INFORMATION
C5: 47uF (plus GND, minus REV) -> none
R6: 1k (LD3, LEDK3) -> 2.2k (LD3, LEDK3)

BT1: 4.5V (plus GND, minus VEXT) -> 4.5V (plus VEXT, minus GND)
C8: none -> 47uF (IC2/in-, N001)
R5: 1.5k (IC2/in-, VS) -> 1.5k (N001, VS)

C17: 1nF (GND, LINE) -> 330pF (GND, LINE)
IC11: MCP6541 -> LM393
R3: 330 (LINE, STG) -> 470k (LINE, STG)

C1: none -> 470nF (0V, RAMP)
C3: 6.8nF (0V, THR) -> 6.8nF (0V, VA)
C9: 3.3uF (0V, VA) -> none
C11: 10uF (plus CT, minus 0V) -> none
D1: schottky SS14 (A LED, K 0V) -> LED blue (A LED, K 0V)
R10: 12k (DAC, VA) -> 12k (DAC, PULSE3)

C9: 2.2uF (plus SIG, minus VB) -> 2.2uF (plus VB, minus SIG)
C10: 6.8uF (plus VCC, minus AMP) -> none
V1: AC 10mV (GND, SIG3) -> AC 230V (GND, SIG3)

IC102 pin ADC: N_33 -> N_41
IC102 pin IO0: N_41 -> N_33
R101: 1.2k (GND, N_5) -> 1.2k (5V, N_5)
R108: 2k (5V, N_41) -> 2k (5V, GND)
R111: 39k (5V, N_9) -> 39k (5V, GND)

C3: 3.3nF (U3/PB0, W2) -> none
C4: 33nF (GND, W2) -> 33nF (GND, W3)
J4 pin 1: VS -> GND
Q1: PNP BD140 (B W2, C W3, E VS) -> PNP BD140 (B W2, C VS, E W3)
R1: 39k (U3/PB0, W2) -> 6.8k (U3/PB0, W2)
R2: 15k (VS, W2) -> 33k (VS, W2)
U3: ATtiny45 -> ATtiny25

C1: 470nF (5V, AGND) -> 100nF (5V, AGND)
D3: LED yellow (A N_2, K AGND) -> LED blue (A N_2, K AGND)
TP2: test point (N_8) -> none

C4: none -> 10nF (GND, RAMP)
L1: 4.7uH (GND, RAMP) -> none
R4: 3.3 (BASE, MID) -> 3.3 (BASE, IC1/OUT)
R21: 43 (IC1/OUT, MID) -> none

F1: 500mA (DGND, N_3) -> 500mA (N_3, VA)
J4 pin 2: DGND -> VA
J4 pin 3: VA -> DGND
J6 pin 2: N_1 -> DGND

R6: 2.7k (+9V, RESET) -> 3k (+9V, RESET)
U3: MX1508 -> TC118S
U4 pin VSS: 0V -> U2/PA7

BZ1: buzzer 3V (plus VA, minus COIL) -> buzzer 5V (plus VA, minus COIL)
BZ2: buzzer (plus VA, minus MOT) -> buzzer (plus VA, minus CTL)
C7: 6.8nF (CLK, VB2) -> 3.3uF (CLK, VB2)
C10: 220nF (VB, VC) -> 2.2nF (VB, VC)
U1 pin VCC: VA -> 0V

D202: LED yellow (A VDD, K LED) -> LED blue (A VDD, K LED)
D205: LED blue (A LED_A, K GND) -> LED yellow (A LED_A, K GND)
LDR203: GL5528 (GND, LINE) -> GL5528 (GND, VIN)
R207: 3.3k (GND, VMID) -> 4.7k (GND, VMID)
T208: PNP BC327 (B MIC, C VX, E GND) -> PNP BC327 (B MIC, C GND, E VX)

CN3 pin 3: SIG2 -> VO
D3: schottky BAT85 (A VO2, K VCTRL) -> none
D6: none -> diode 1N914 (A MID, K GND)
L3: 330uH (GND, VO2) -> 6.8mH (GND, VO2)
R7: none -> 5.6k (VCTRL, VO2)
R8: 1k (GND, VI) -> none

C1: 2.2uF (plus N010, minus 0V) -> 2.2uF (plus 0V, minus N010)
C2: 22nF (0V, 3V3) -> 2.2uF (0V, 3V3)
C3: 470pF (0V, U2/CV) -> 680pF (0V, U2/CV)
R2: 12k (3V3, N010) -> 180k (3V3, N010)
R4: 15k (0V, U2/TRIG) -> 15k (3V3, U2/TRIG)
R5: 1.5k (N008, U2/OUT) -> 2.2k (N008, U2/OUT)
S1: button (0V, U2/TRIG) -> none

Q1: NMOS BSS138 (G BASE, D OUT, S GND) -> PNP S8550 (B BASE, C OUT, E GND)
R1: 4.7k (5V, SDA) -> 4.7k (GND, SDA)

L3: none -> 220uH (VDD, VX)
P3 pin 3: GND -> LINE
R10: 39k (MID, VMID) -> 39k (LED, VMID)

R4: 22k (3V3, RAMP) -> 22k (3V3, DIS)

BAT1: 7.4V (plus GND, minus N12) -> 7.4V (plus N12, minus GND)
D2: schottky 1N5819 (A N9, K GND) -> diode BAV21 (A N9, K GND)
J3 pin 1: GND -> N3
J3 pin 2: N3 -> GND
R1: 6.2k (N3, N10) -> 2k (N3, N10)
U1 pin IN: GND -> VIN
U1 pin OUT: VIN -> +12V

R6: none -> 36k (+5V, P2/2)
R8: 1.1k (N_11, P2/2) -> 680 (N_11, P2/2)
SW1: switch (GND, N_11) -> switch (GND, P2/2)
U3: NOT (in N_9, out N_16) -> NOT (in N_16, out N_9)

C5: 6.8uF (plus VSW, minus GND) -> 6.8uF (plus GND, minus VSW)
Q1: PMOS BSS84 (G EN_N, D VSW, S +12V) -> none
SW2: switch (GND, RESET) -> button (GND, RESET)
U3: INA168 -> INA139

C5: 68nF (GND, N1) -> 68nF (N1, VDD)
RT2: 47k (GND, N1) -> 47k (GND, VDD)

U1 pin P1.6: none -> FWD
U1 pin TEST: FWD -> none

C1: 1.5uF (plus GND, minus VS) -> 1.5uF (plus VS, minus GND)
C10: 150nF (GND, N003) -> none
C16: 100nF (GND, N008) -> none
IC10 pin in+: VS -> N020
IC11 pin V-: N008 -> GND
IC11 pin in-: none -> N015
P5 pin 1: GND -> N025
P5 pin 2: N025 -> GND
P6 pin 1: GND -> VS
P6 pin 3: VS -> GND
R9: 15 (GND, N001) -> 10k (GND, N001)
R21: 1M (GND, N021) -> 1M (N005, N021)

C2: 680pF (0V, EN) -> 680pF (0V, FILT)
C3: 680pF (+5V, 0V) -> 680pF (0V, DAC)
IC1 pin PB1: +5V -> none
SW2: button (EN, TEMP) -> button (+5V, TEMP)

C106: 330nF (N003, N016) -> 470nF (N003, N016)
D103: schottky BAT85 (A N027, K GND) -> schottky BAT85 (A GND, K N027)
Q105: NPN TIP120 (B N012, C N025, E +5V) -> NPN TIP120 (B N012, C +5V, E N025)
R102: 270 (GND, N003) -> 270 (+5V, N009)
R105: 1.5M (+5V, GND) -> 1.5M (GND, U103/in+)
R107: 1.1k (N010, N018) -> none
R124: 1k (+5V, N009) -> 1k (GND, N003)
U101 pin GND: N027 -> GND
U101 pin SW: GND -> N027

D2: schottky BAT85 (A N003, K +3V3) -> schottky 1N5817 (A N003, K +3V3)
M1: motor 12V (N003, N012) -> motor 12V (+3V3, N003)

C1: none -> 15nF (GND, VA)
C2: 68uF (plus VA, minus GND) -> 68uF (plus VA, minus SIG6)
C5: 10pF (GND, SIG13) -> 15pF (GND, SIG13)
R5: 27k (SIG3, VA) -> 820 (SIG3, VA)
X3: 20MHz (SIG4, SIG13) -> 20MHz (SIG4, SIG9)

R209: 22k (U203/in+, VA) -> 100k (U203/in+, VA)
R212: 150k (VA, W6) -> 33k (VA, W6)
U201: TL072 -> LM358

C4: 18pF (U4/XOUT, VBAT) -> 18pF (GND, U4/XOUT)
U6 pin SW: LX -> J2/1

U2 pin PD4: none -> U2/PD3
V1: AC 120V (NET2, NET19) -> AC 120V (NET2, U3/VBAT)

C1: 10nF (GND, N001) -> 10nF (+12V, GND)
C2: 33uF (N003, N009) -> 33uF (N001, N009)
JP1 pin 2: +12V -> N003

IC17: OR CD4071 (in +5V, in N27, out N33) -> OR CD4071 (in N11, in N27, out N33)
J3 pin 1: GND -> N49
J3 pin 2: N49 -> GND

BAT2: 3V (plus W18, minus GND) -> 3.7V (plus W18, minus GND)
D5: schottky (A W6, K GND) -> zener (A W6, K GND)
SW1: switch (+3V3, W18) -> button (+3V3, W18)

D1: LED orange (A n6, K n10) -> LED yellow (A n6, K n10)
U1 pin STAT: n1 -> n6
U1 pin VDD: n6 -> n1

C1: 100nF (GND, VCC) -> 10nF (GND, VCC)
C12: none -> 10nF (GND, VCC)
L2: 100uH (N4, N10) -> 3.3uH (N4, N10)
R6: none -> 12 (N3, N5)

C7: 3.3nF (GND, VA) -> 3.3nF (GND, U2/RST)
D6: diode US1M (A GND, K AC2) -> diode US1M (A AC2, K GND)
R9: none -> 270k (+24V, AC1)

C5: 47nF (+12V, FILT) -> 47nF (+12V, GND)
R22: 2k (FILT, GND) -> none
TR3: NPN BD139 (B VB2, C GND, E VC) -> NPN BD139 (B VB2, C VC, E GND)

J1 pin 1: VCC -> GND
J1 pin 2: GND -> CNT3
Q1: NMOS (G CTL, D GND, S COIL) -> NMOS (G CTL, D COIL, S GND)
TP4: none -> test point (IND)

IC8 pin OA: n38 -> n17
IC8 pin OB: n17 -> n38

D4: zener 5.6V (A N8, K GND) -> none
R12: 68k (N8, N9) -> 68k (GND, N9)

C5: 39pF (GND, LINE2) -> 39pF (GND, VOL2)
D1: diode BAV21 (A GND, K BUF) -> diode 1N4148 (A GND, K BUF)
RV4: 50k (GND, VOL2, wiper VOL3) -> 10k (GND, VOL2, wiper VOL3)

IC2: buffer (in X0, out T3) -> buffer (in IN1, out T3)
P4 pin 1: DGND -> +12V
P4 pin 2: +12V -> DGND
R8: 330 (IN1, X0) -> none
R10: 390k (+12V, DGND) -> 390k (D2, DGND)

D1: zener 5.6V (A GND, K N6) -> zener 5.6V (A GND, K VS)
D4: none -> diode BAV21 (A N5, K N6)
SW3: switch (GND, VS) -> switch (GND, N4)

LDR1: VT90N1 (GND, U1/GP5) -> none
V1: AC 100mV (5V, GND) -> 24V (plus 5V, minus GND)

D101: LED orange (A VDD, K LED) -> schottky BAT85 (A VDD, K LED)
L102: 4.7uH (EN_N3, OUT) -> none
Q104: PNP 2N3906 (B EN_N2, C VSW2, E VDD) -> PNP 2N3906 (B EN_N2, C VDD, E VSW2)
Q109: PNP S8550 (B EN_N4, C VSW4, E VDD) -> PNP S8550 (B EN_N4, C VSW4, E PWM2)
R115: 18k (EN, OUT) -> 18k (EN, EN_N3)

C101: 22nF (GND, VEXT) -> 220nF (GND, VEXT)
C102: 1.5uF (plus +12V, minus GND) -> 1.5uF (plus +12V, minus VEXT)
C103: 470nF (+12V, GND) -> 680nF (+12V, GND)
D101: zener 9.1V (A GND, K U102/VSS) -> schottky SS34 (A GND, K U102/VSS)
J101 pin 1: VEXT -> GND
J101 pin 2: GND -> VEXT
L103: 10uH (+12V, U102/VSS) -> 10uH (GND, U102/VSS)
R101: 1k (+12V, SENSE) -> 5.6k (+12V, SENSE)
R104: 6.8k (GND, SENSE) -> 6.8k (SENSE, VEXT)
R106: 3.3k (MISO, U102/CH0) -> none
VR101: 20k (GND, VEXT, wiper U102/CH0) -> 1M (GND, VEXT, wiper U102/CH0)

WHAT YOU ARE ASKED TO DO
Everything in the material above from the line that has "U201: TL072 -> LM358" through the line that has "R10: 390k (+12V, DGND) -> 390k (D2, DGND)" must be duplicated exactly, with no other lines given.

FINAL ANSWER
U201: TL072 -> LM358

C4: 18pF (U4/XOUT, VBAT) -> 18pF (GND, U4/XOUT)
U6 pin SW: LX -> J2/1

U2 pin PD4: none -> U2/PD3
V1: AC 120V (NET2, NET19) -> AC 120V (NET2, U3/VBAT)

C1: 10nF (GND, N001) -> 10nF (+12V, GND)
C2: 33uF (N003, N009) -> 33uF (N001, N009)
JP1 pin 2: +12V -> N003

IC17: OR CD4071 (in +5V, in N27, out N33) -> OR CD4071 (in N11, in N27, out N33)
J3 pin 1: GND -> N49
J3 pin 2: N49 -> GND

BAT2: 3V (plus W18, minus GND) -> 3.7V (plus W18, minus GND)
D5: schottky (A W6, K GND) -> zener (A W6, K GND)
SW1: switch (+3V3, W18) -> button (+3V3, W18)

D1: LED orange (A n6, K n10) -> LED yellow (A n6, K n10)
U1 pin STAT: n1 -> n6
U1 pin VDD: n6 -> n1

C1: 100nF (GND, VCC) -> 10nF (GND, VCC)
C12: none -> 10nF (GND, VCC)
L2: 100uH (N4, N10) -> 3.3uH (N4, N10)
R6: none -> 12 (N3, N5)

C7: 3.3nF (GND, VA) -> 3.3nF (GND, U2/RST)
D6: diode US1M (A GND, K AC2) -> diode US1M (A AC2, K GND)
R9: none -> 270k (+24V, AC1)

C5: 47nF (+12V, FILT) -> 47nF (+12V, GND)
R22: 2k (FILT, GND) -> none
TR3: NPN BD139 (B VB2, C GND, E VC) -> NPN BD139 (B VB2, C VC, E GND)

J1 pin 1: VCC -> GND
J1 pin 2: GND -> CNT3
Q1: NMOS (G CTL, D GND, S COIL) -> NMOS (G CTL, D COIL, S GND)
TP4: none -> test point (IND)

IC8 pin OA: n38 -> n17
IC8 pin OB: n17 -> n38

D4: zener 5.6V (A N8, K GND) -> none
R12: 68k (N8, N9) -> 68k (GND, N9)

C5: 39pF (GND, LINE2) -> 39pF (GND, VOL2)
D1: diode BAV21 (A GND, K BUF) -> diode 1N4148 (A GND, K BUF)
RV4: 50k (GND, VOL2, wiper VOL3) -> 10k (GND, VOL2, wiper VOL3)

IC2: buffer (in X0, out T3) -> buffer (in IN1, out T3)
P4 pin 1: DGND -> +12V
P4 pin 2: +12V -> DGND
R8: 330 (IN1, X0) -> none
R10: 390k (+12V, DGND) -> 390k (D2, DGND)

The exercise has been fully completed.